↓

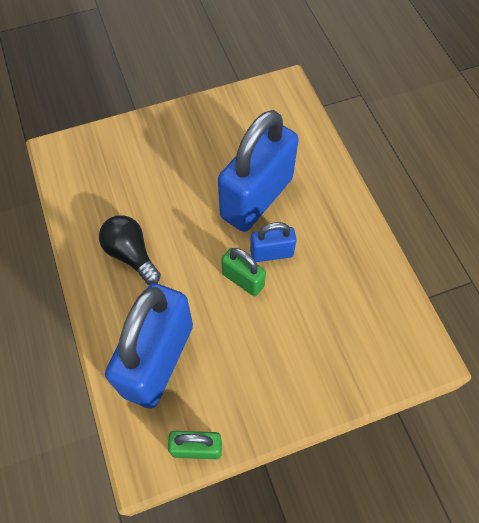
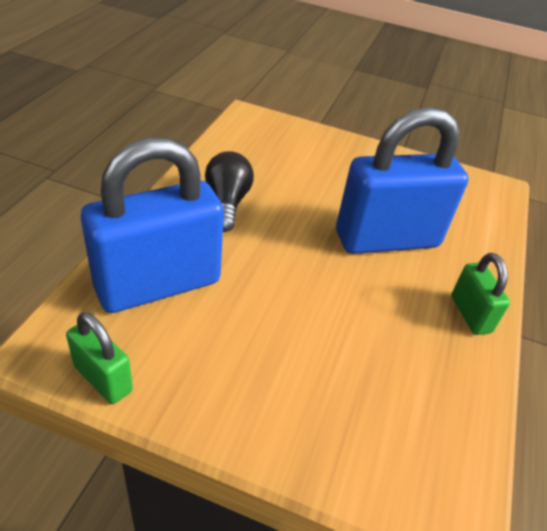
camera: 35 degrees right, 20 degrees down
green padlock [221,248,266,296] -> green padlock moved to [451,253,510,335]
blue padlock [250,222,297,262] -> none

↑
↓

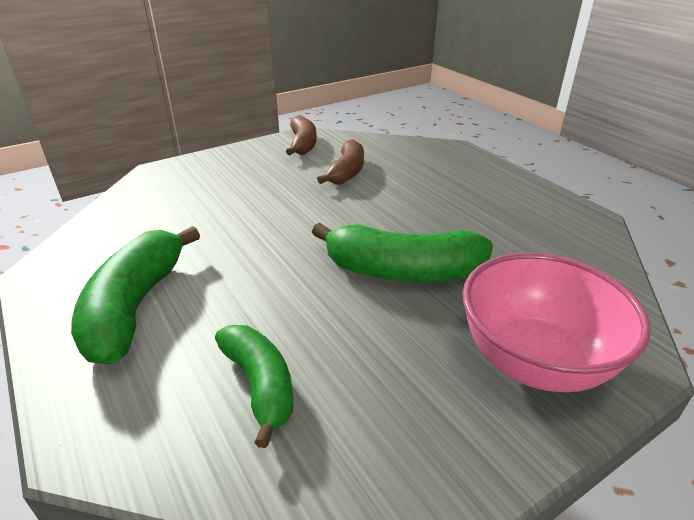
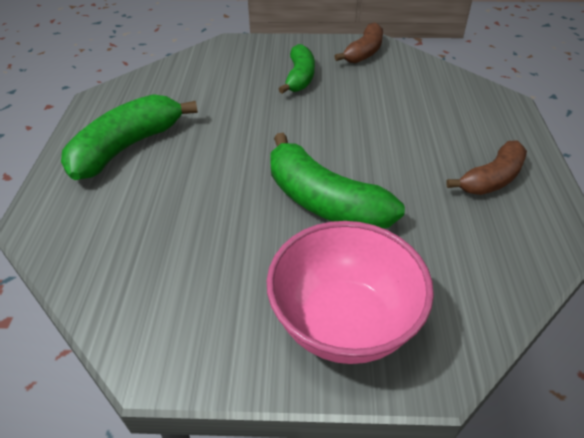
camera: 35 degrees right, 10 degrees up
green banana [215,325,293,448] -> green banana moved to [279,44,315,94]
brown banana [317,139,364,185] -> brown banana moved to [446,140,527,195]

↑

TASK>
Give back exactly the lines of the listing above that run from the line with "camera: 35 degrees right, 20 degrees down" to the line with "blue padlock [250,222,297,262] -> none", inclusive.

RESULT OF THIS EXERCISE>
camera: 35 degrees right, 20 degrees down
green padlock [221,248,266,296] -> green padlock moved to [451,253,510,335]
blue padlock [250,222,297,262] -> none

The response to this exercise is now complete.